• Task description: Once the pictures are set aside, retype the remaining entries exactly.

□ □ □ □

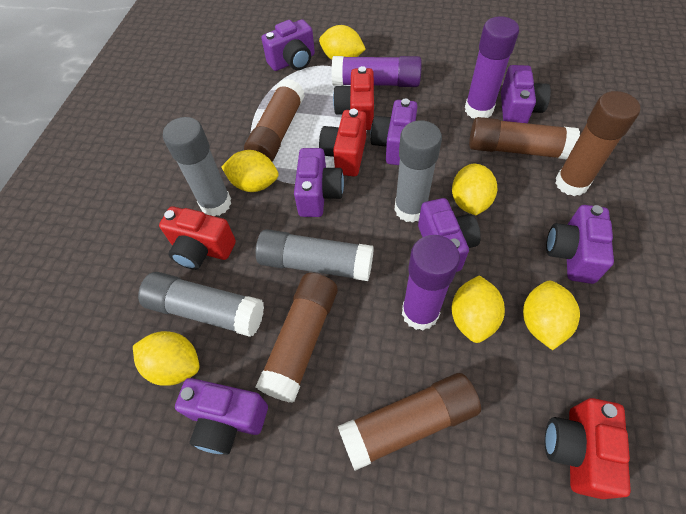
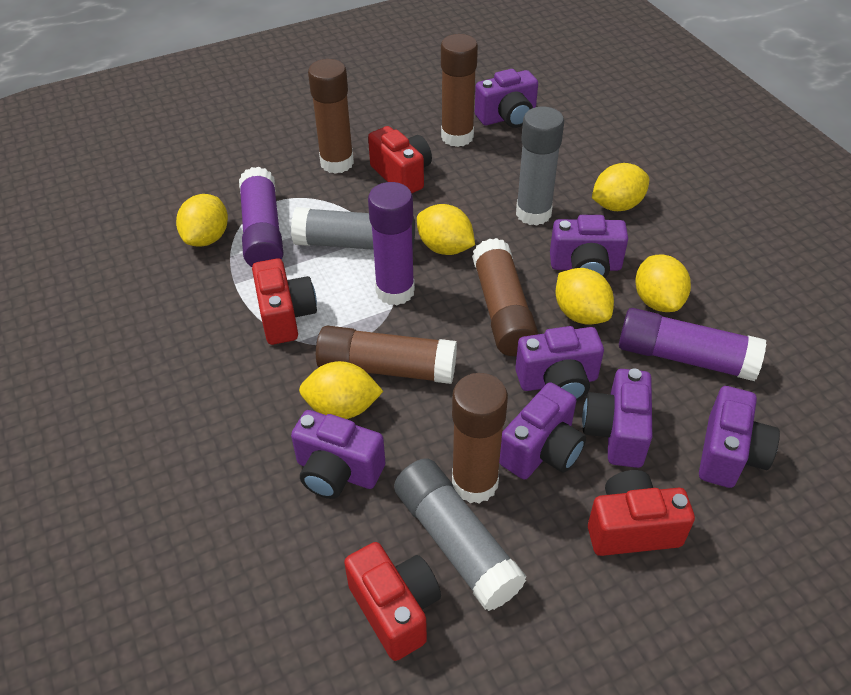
grey glue stick: 4 -> 3

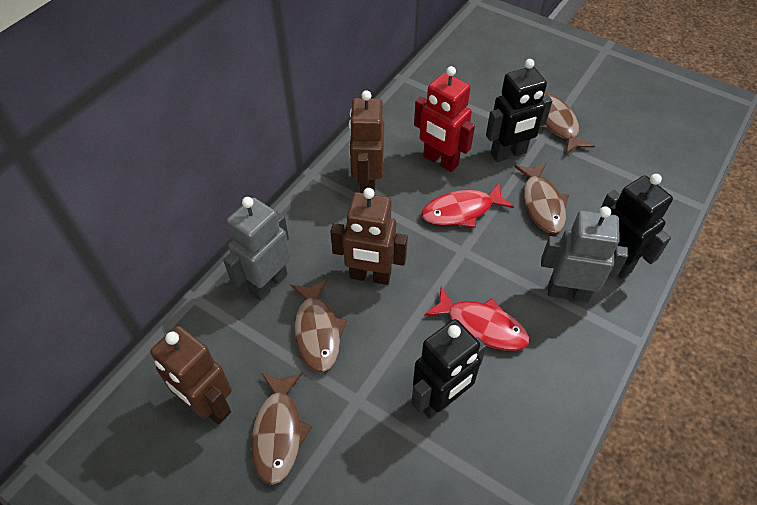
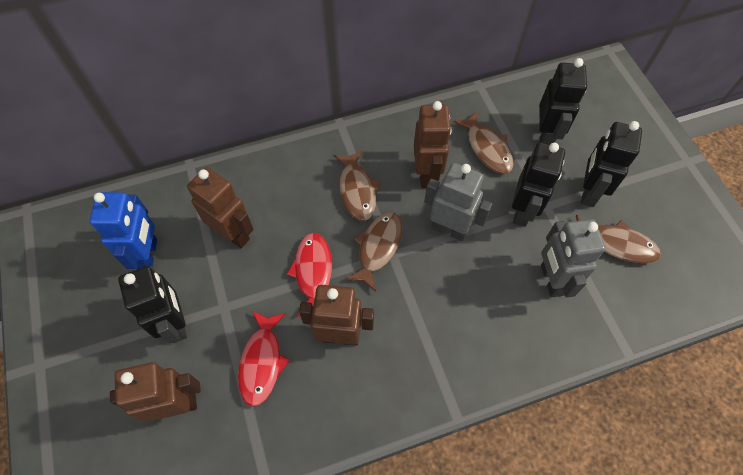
black robot: 3 -> 4
blue robot: 0 -> 1
brown robot: 3 -> 4
red robot: 1 -> 0

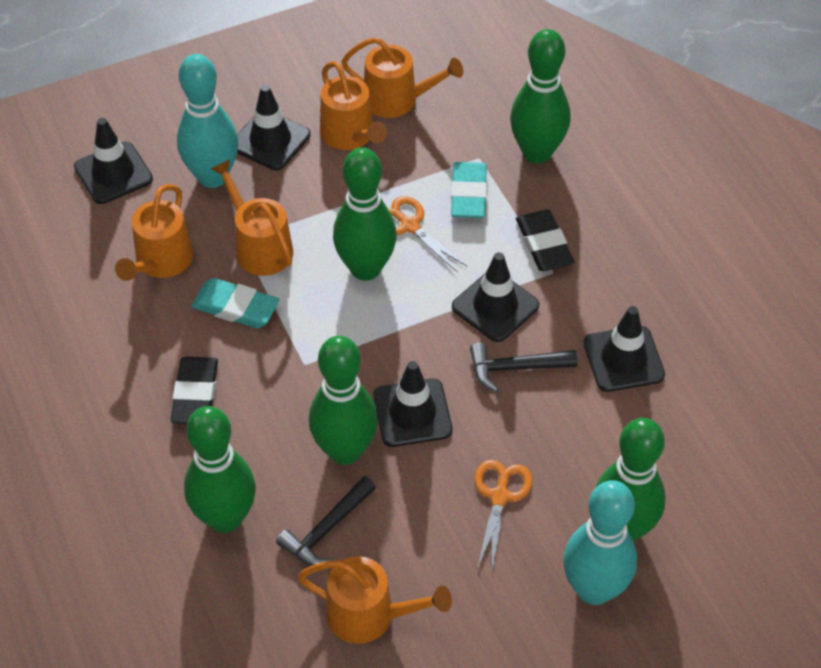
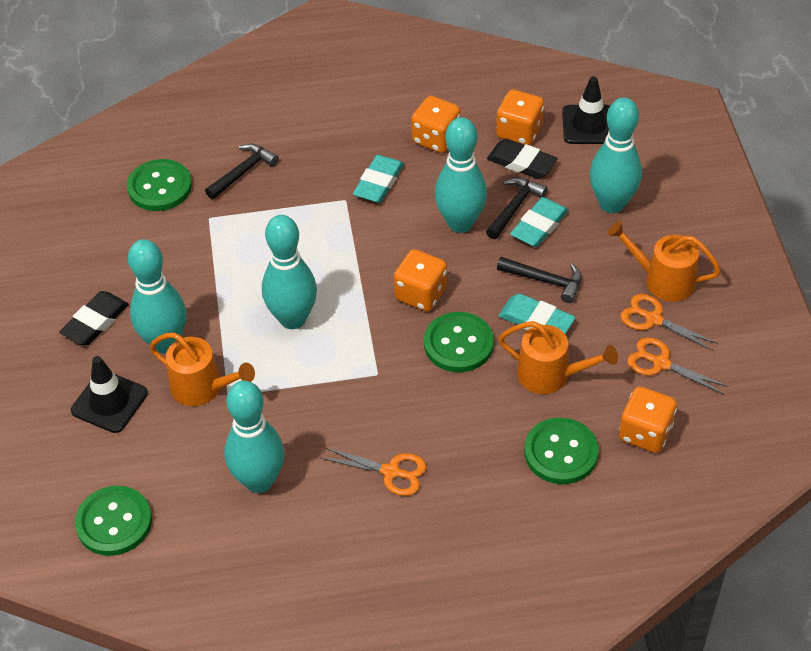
black hammer: 2 -> 3
black traffic cone: 5 -> 2
green bowling pin: 5 -> 0
green button: 0 -> 4
orange dice: 0 -> 4
orange scissors: 2 -> 3
orange watering can: 5 -> 3
turquoise bowling pin: 2 -> 5
turquoise eraser: 2 -> 3

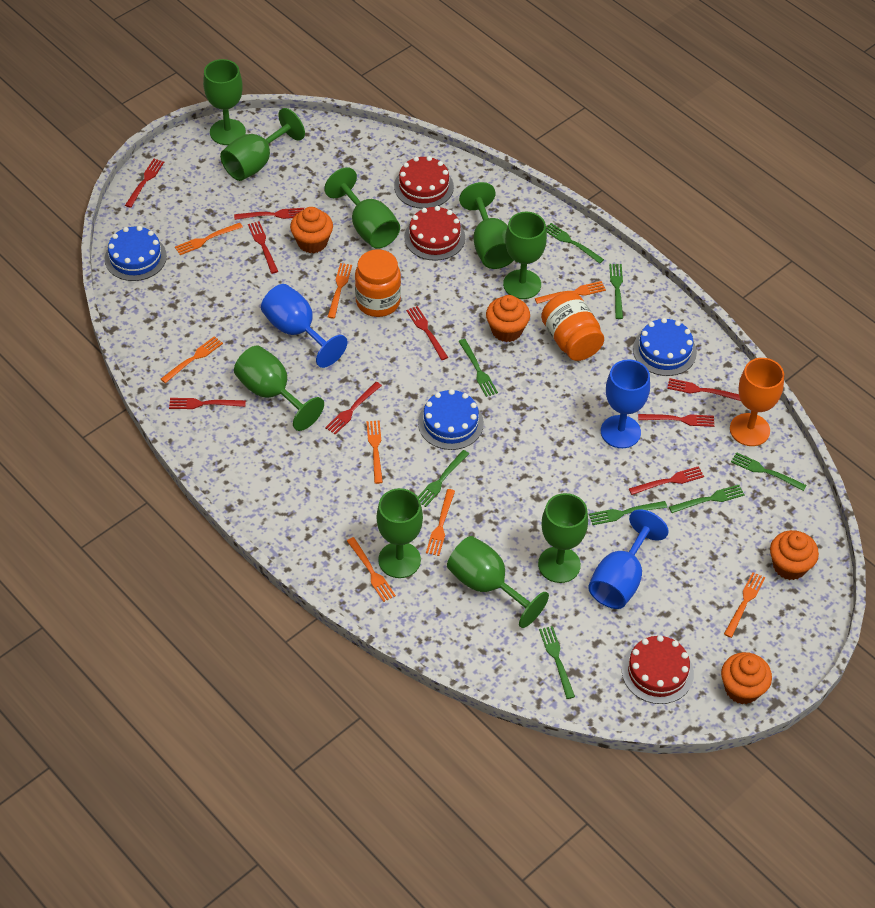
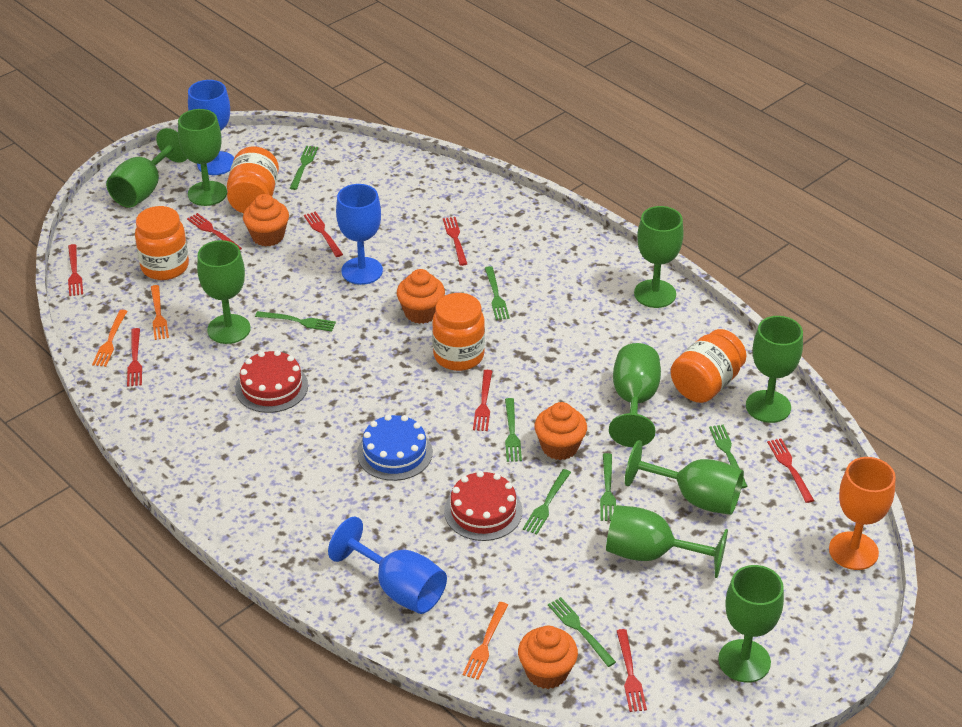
blue cake: 3 -> 1
orange fork: 8 -> 3
orange jar: 2 -> 4
red cake: 3 -> 2
red fork: 9 -> 8

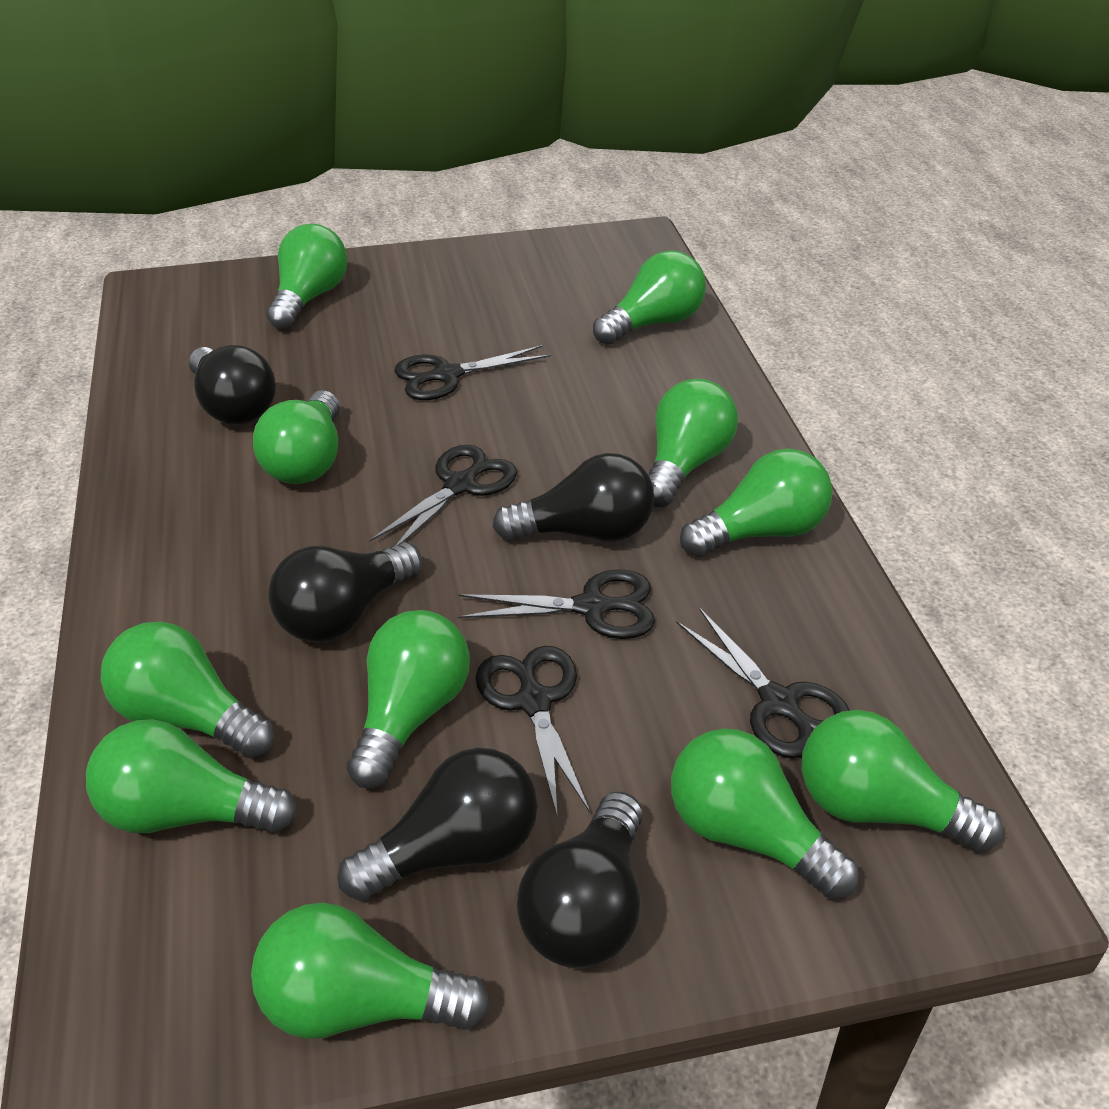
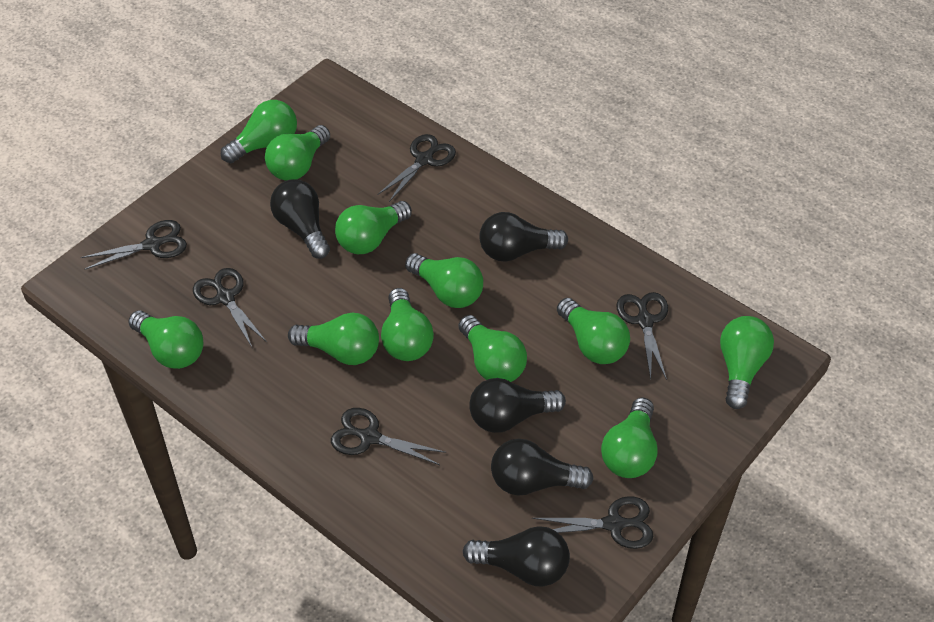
black scissors: 5 -> 6

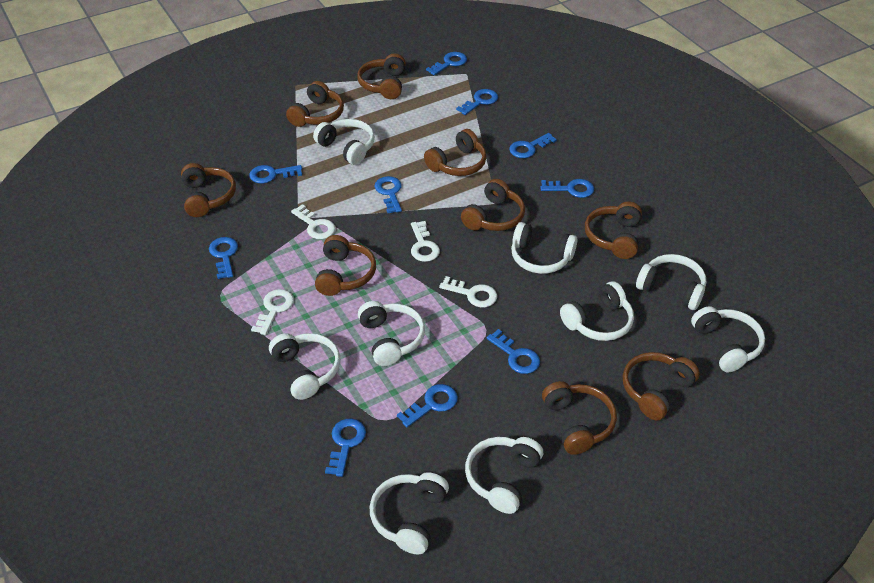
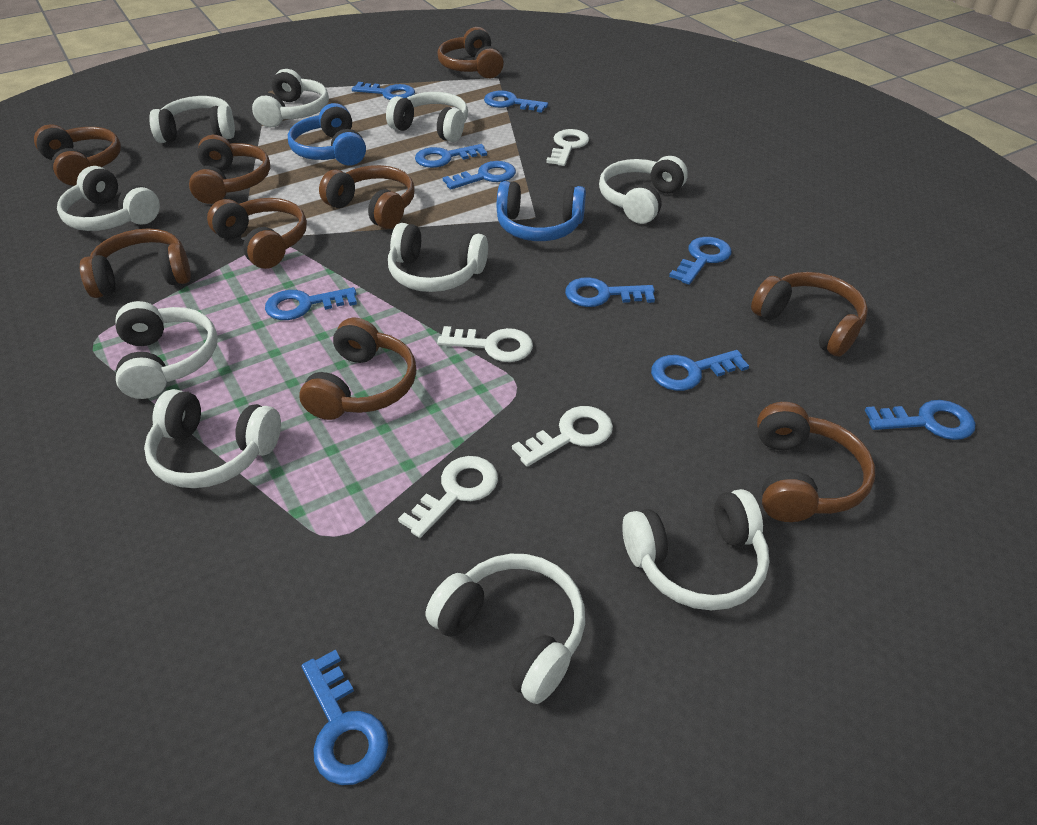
blue headphones: 0 -> 2
white headphones: 9 -> 10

□ □ □ □

• Task answer:
grey glue stick: 4 -> 3

black robot: 3 -> 4
blue robot: 0 -> 1
brown robot: 3 -> 4
red robot: 1 -> 0

black hammer: 2 -> 3
black traffic cone: 5 -> 2
green bowling pin: 5 -> 0
green button: 0 -> 4
orange dice: 0 -> 4
orange scissors: 2 -> 3
orange watering can: 5 -> 3
turquoise bowling pin: 2 -> 5
turquoise eraser: 2 -> 3

blue cake: 3 -> 1
orange fork: 8 -> 3
orange jar: 2 -> 4
red cake: 3 -> 2
red fork: 9 -> 8

black scissors: 5 -> 6

blue headphones: 0 -> 2
white headphones: 9 -> 10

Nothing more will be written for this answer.